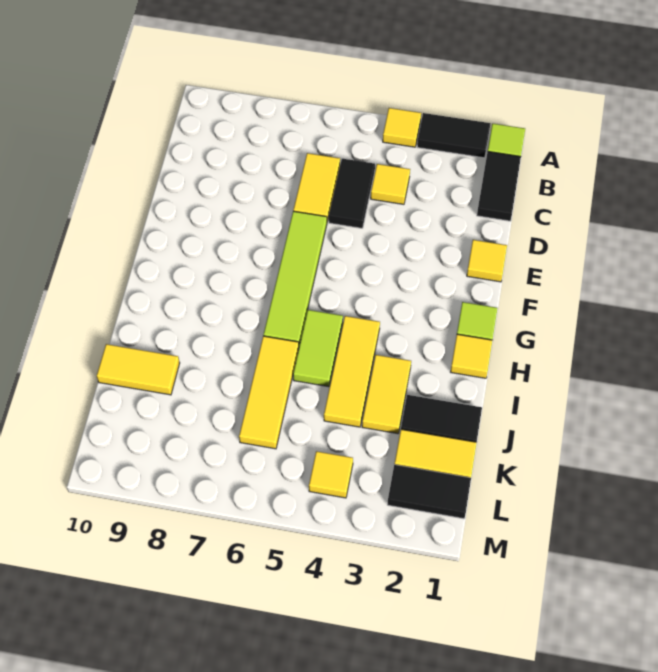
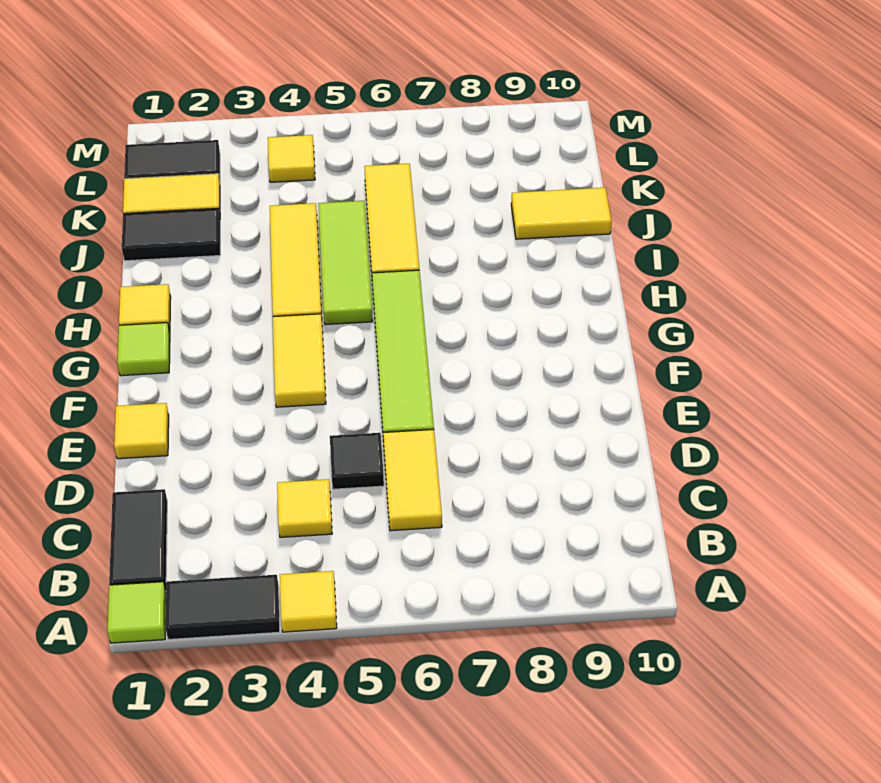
black tile C5:D5 level 1 -> black tile D5 level 1
lime tile H5:I5 level 1 -> lime tile H5:J5 level 1
yellow tile I3:J3 level 1 -> yellow tile F4:G4 level 1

▶ _Task brief_
Reproduce, with no other lines, the one containing "lime tile H5:I5" and all lines after it through the end of the data above.

▶ _Solution_
lime tile H5:I5 level 1 -> lime tile H5:J5 level 1
yellow tile I3:J3 level 1 -> yellow tile F4:G4 level 1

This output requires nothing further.